[Opening Records supplied section]
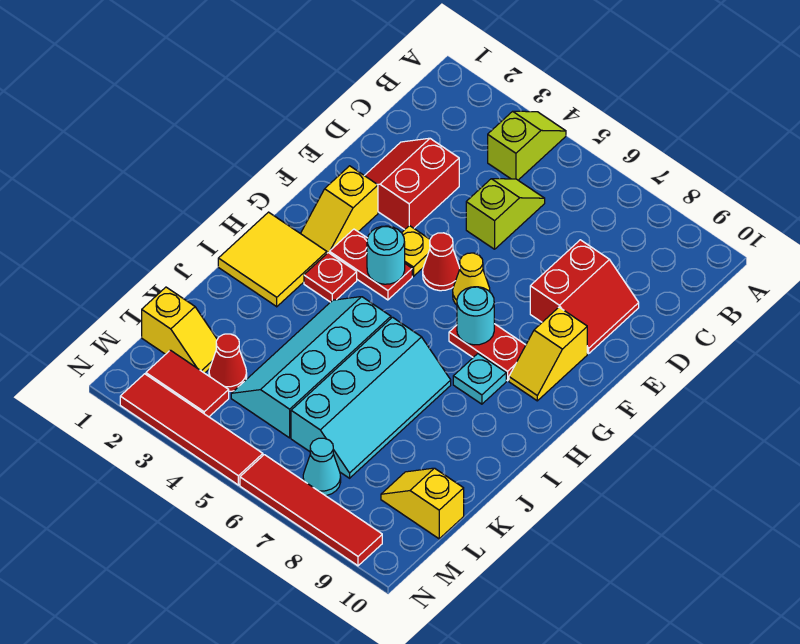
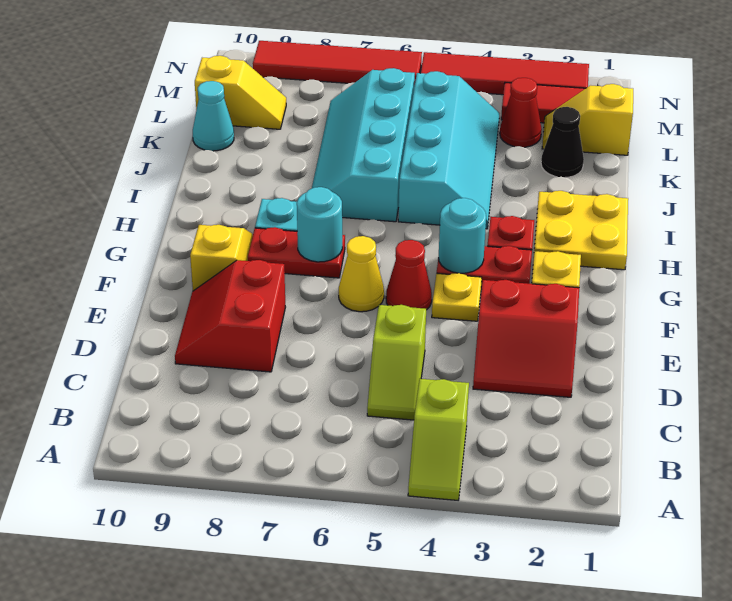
red slope D2:E3 level 1 top 3 -> red slope D2:E3 level 1 top E
yellow tile H1:I2 level 1 -> yellow plate H1:I2 level 1
none -> black cone K2 level 1
cyan cone M7 level 1 -> cyan cone K10 level 1

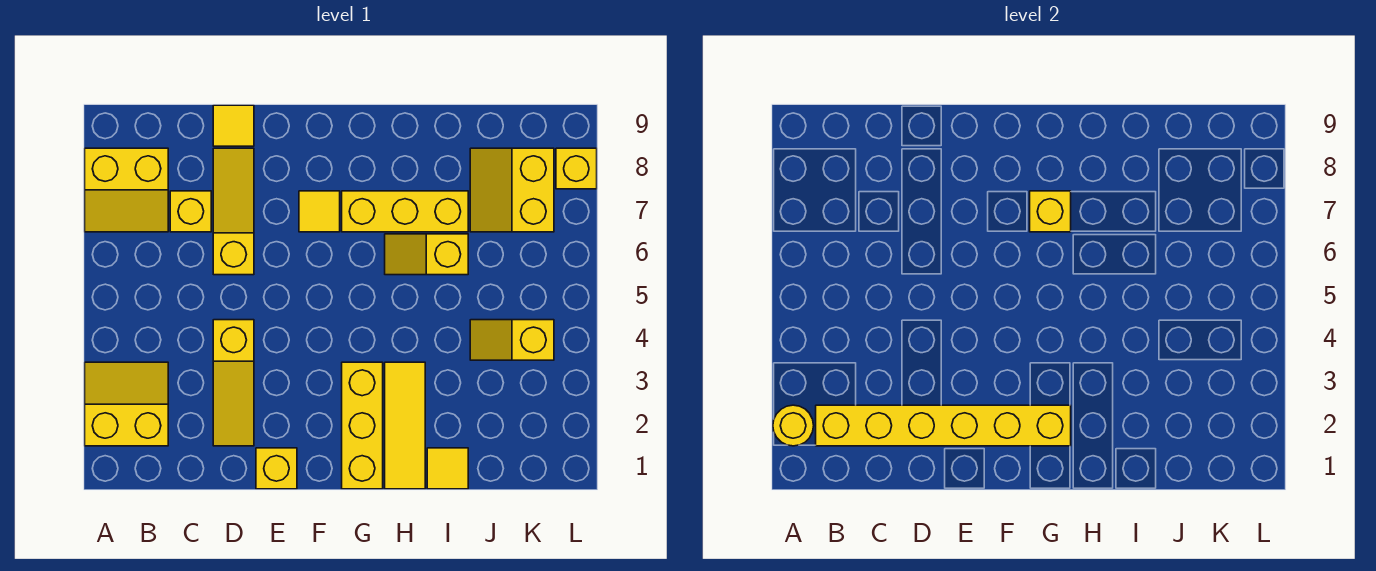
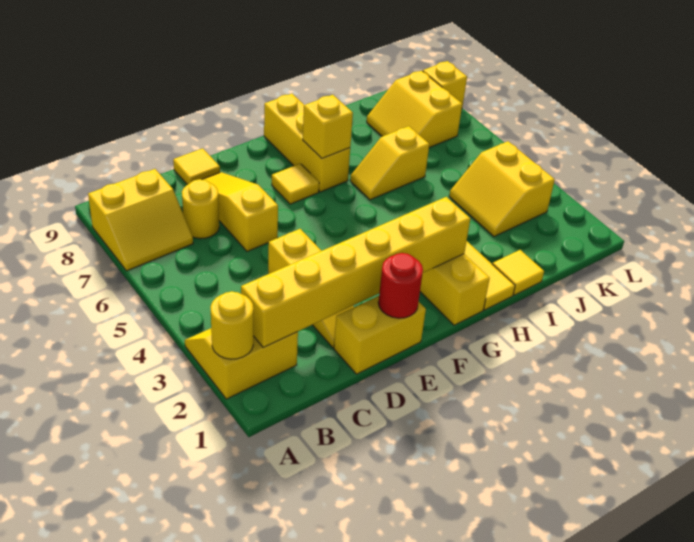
yellow brick C7 level 1 -> yellow round brick C7 level 1
yellow brick E1 level 1 -> yellow brick D1:E1 level 1
none -> red round brick E1 level 2
yellow brick G7:I7 level 1 -> yellow brick G7:G9 level 1
yellow slope J4:K4 level 1 top K -> yellow slope J3:K4 level 1 top K

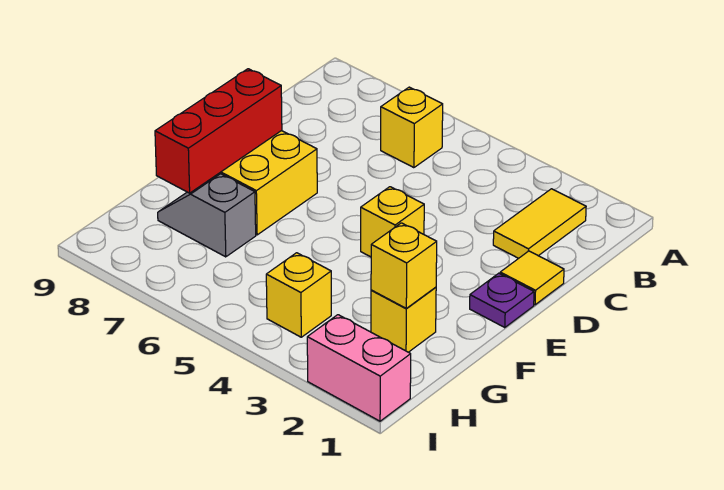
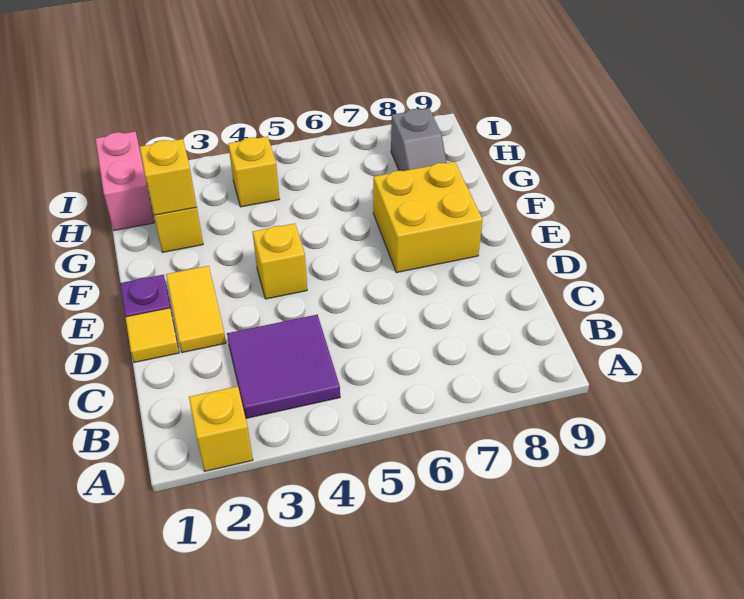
yellow tile B2:C2 level 1 -> yellow tile D2:E2 level 1
none -> purple tile B3:C4 level 1
yellow brick B6 level 1 -> yellow brick A2 level 1
red brick E8:G8 level 2 -> none
grey slope G7:G8 level 1 top 7 -> grey slope G8:H8 level 1 top H
pink brick I1:I2 level 1 -> pink brick H1:I1 level 1

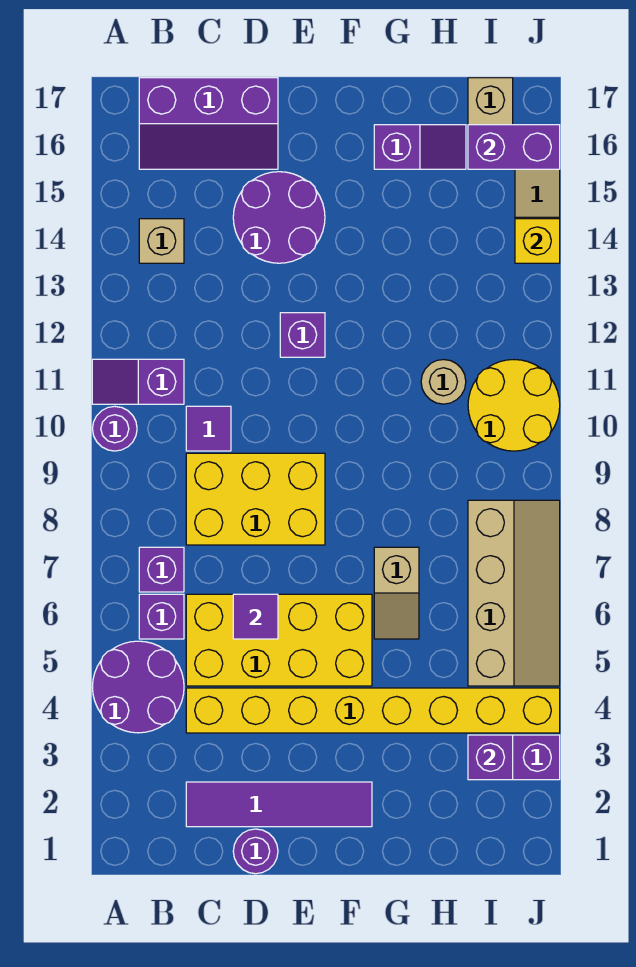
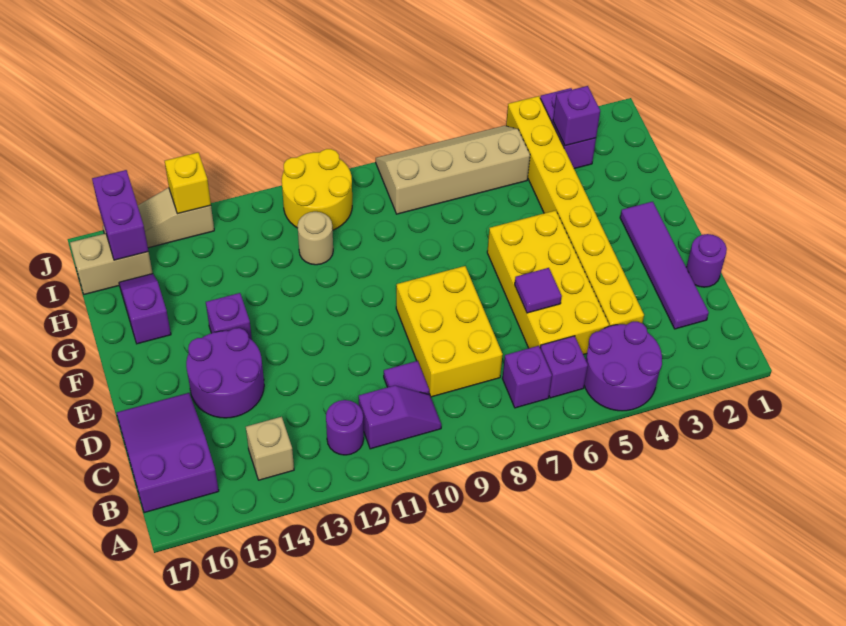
purple round brick A10 level 1 -> purple round brick B12 level 1
purple slope A11:B11 level 1 top B -> purple slope B10:B11 level 1 top 11
purple slope B16:D17 level 1 top 17 -> purple slope B16:D17 level 1 top B
purple brick E12 level 1 -> purple brick F14 level 1
tan slope G6:G7 level 1 top 7 -> none

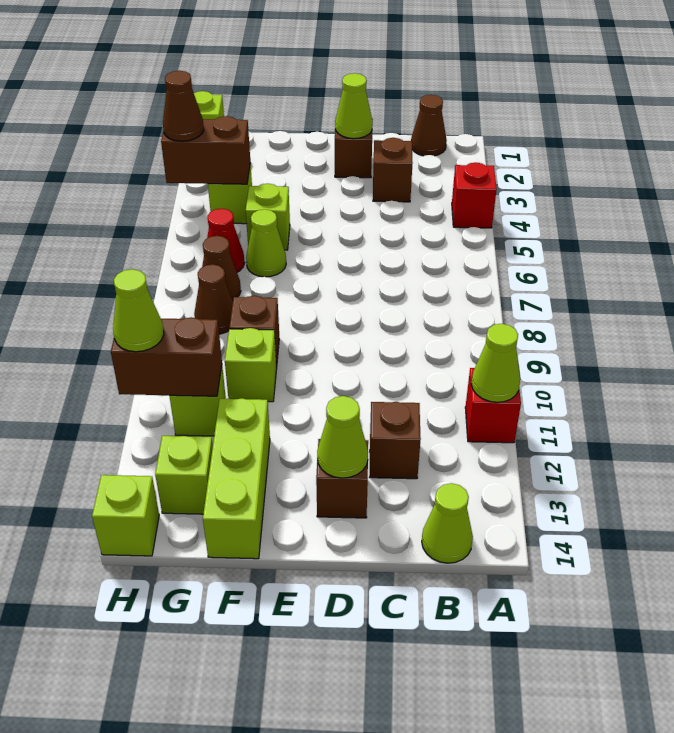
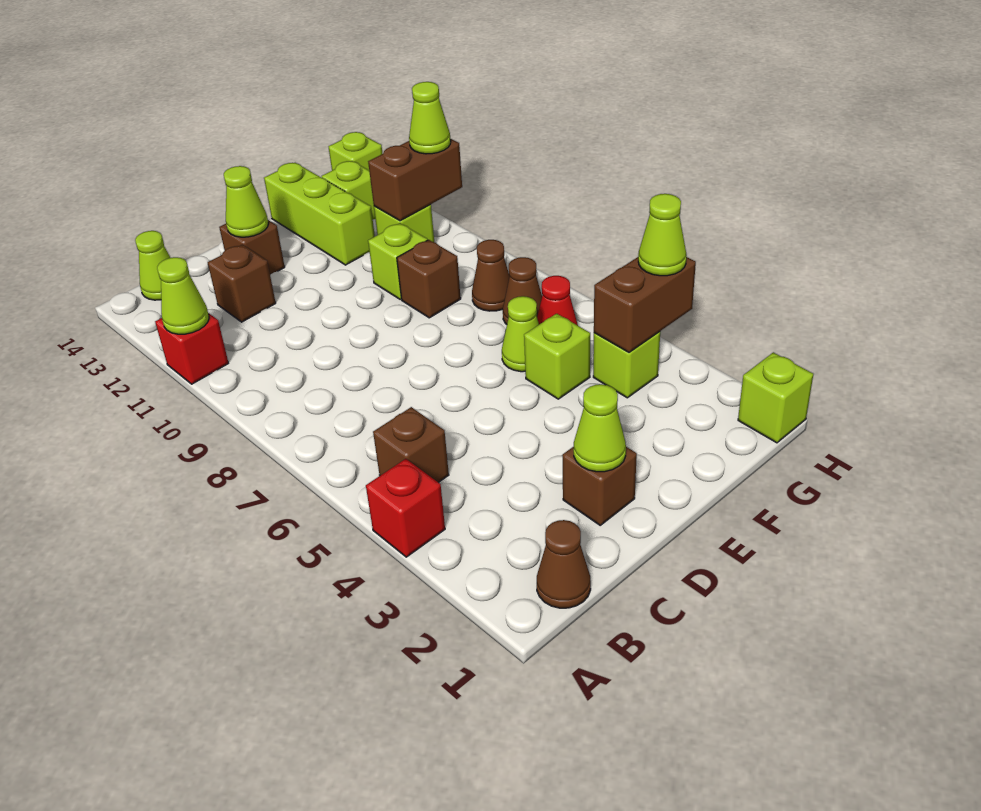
brown brick C3 level 1 -> brown brick B5 level 1
brown cone H4 level 3 -> lime cone H4 level 3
[Closing Records supplied section]
Exercise requirements: Would you please reproduce the entries above, starting at the line with "pink brick I1:I2" and stopping after the line with "purple slope B16:D17 level 1 top 17"? Omit any pictures.

Result:
pink brick I1:I2 level 1 -> pink brick H1:I1 level 1

purple round brick A10 level 1 -> purple round brick B12 level 1
purple slope A11:B11 level 1 top B -> purple slope B10:B11 level 1 top 11
purple slope B16:D17 level 1 top 17 -> purple slope B16:D17 level 1 top B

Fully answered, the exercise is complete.